_Task directions_: Set down the lines that begin at the top of the records and end with the line containing "black brick C1:D1", and drop every picture.

*** Dataset content Section Begins ***

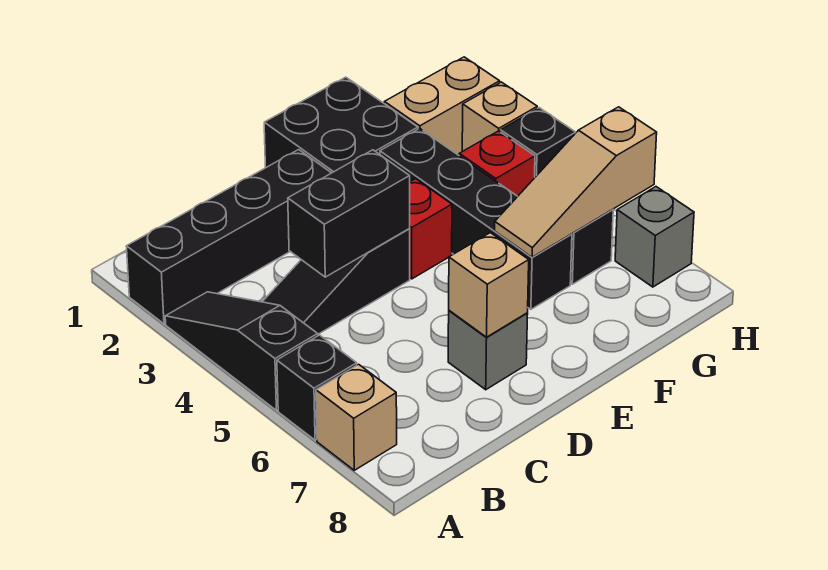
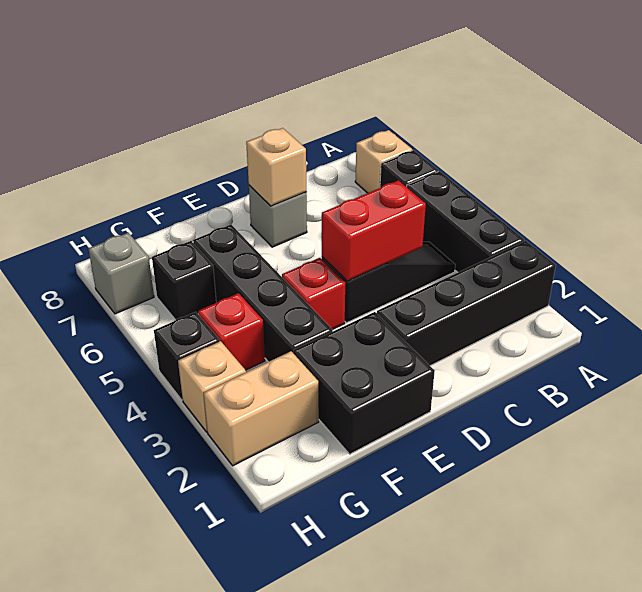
black slope A3:A5 level 1 top 5 -> black brick A3:A5 level 1
black brick C4:D4 level 2 -> red brick C4:D4 level 2
tan slope F6:H6 level 2 top H -> none

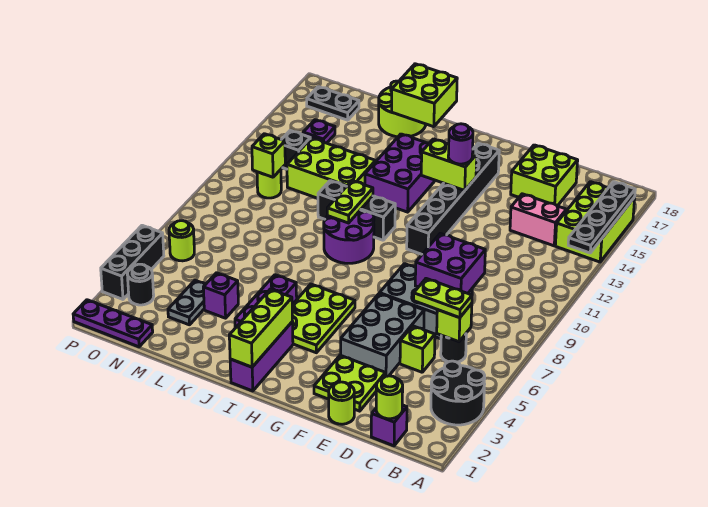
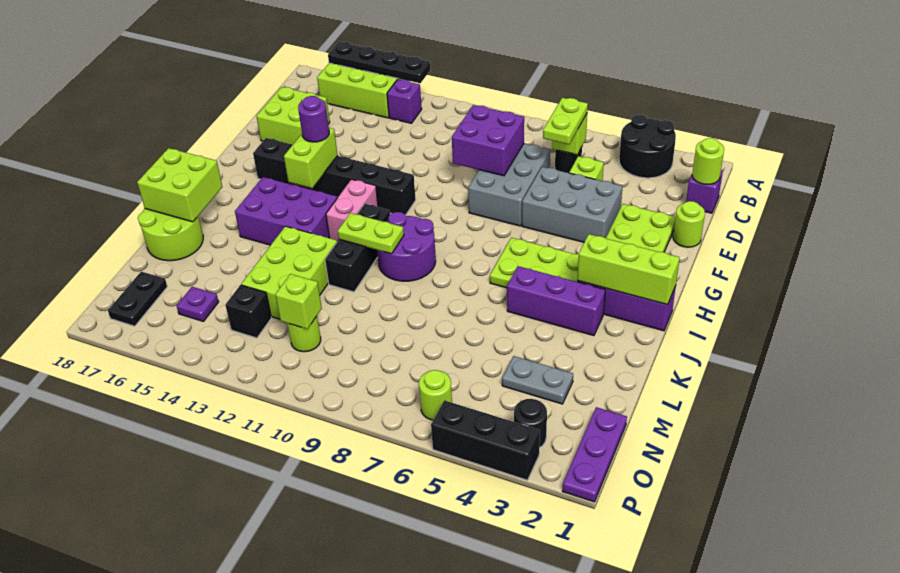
pink brick C14:D14 level 1 -> pink brick H12:I12 level 1
purple brick L4 level 1 -> purple brick B13 level 1

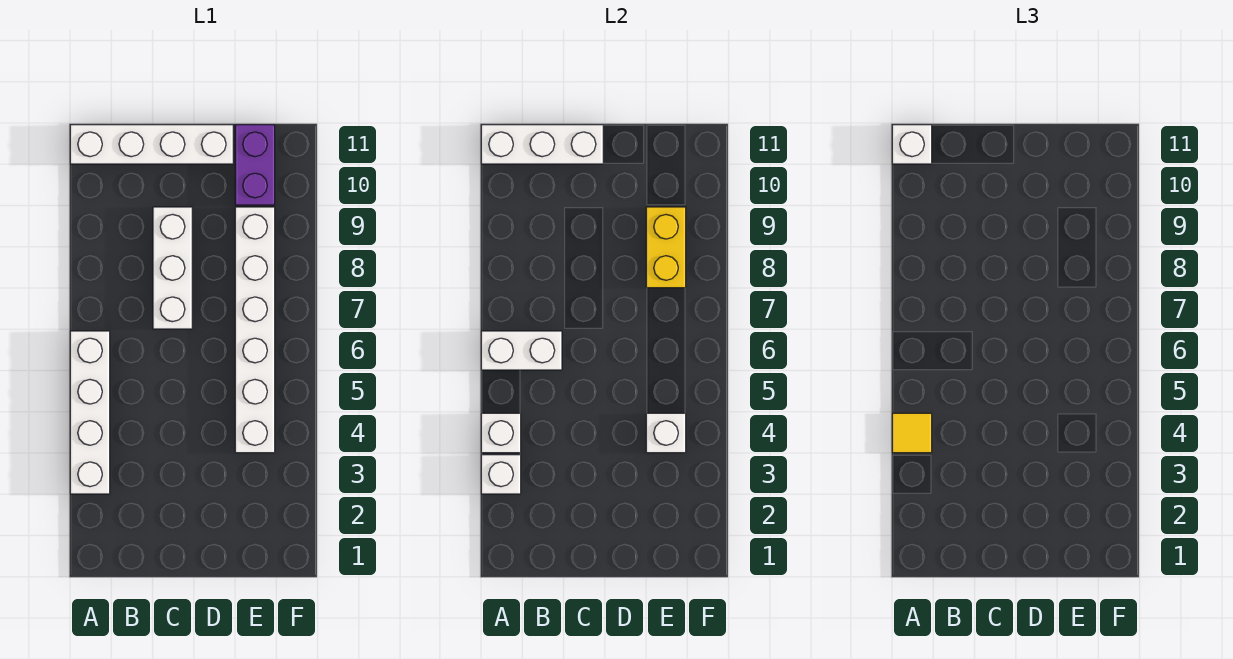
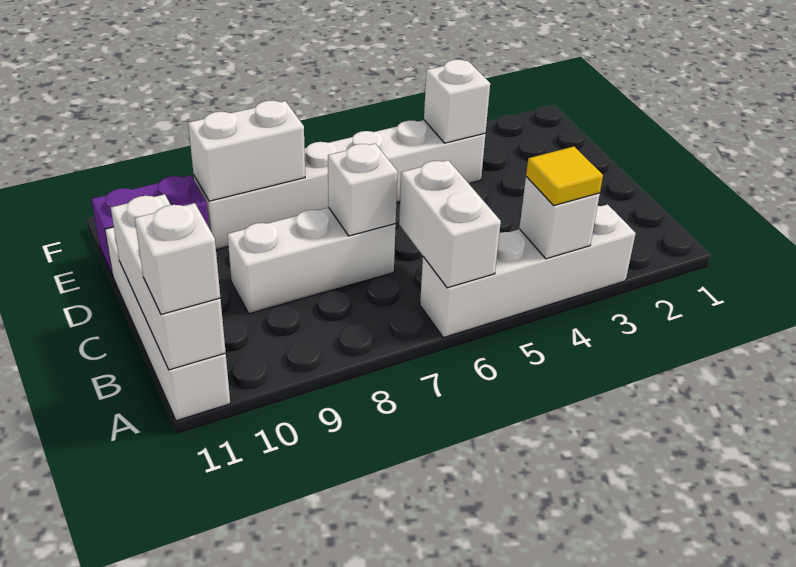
white brick A3 level 2 -> white brick C7 level 2
yellow brick E8:E9 level 2 -> white brick E8:E9 level 2

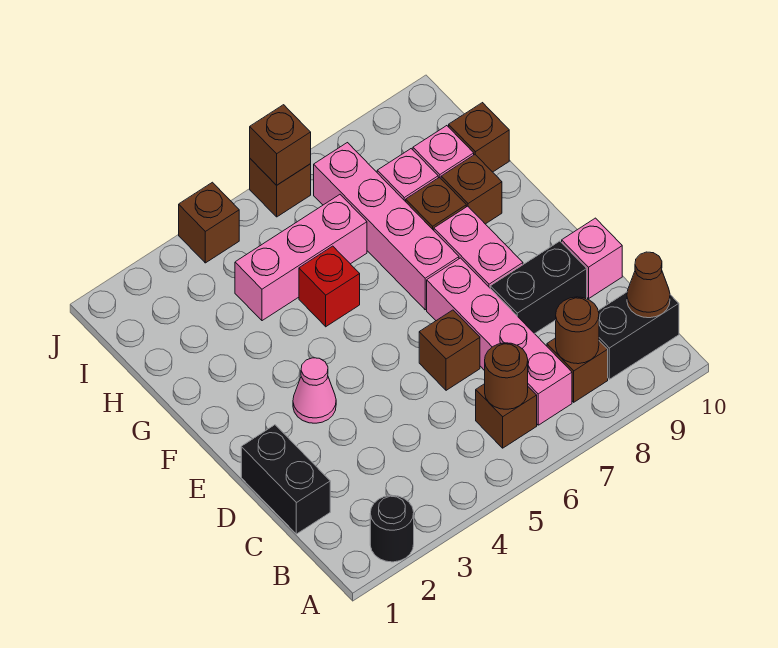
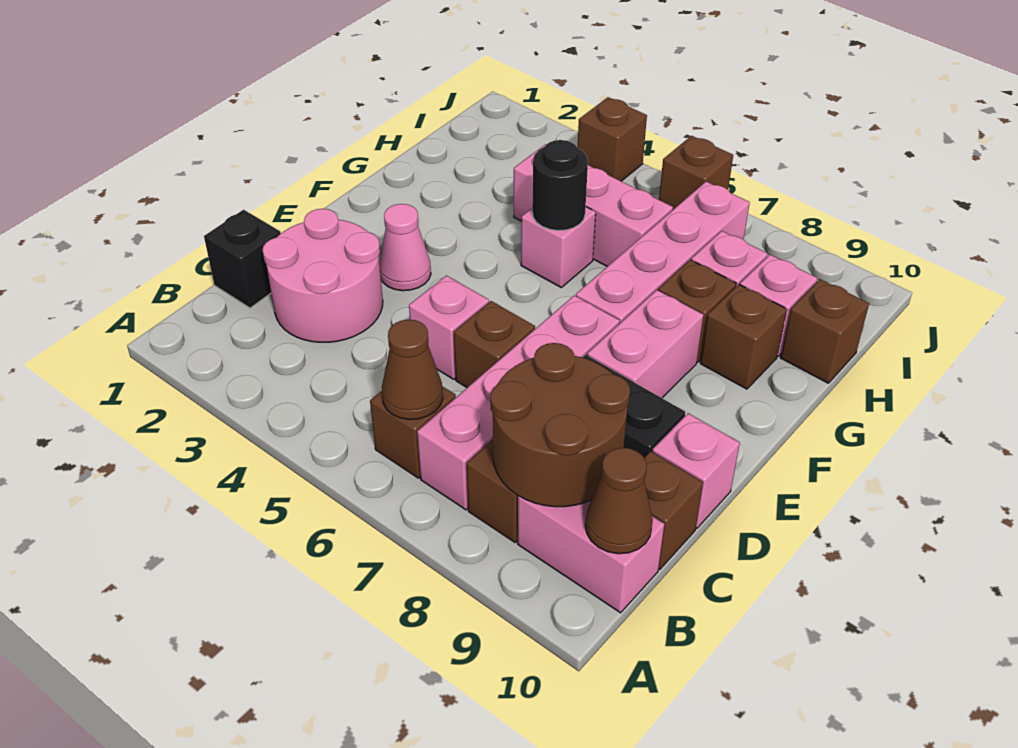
black round brick A2 level 1 -> black round brick G5 level 2
brown round brick B6 level 2 -> brown cone B6 level 2
brown round brick B8 level 2 -> brown round brick B8:C9 level 2
black brick B9:B10 level 1 -> pink brick B9:B10 level 1
black brick C1:D1 level 1 -> black brick C1 level 1
none -> pink round brick C2:D3 level 1
none -> pink brick D5 level 1
red brick G5 level 1 -> pink brick G5 level 1
brown brick J6 level 2 -> brown brick C10 level 1

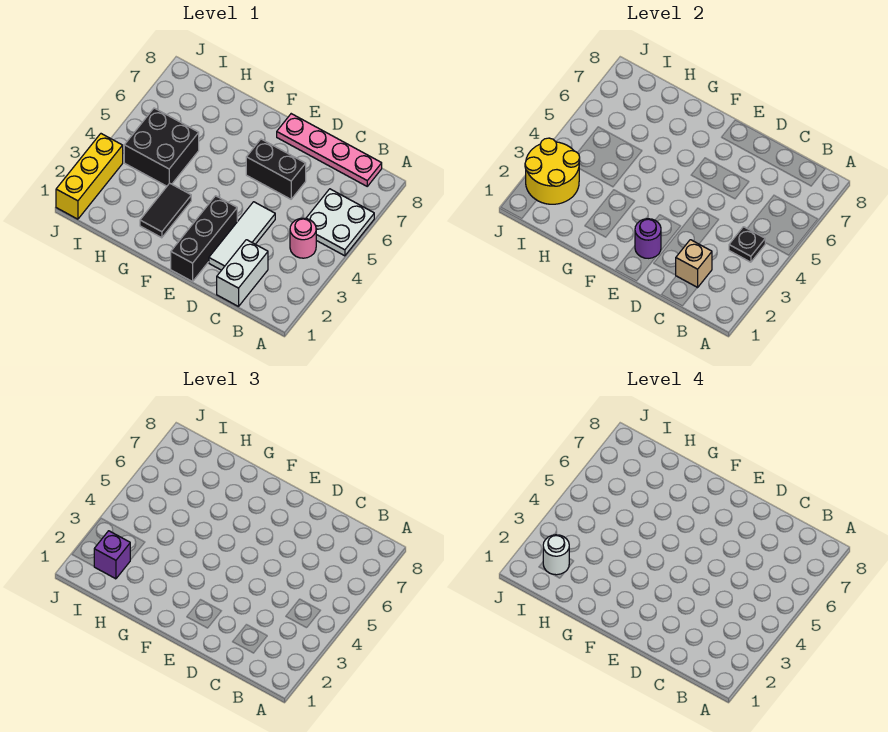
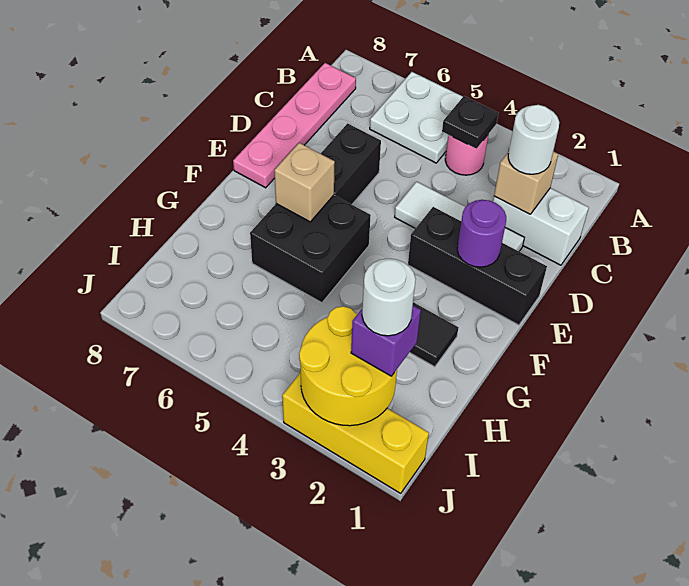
none -> white round brick C2 level 3
none -> tan brick F6 level 2
black brick H4:I5 level 1 -> black brick F5:G6 level 1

*** Dataset content Section Ends ***

_Problem solution_:
black slope A3:A5 level 1 top 5 -> black brick A3:A5 level 1
black brick C4:D4 level 2 -> red brick C4:D4 level 2
tan slope F6:H6 level 2 top H -> none

pink brick C14:D14 level 1 -> pink brick H12:I12 level 1
purple brick L4 level 1 -> purple brick B13 level 1

white brick A3 level 2 -> white brick C7 level 2
yellow brick E8:E9 level 2 -> white brick E8:E9 level 2

black round brick A2 level 1 -> black round brick G5 level 2
brown round brick B6 level 2 -> brown cone B6 level 2
brown round brick B8 level 2 -> brown round brick B8:C9 level 2
black brick B9:B10 level 1 -> pink brick B9:B10 level 1
black brick C1:D1 level 1 -> black brick C1 level 1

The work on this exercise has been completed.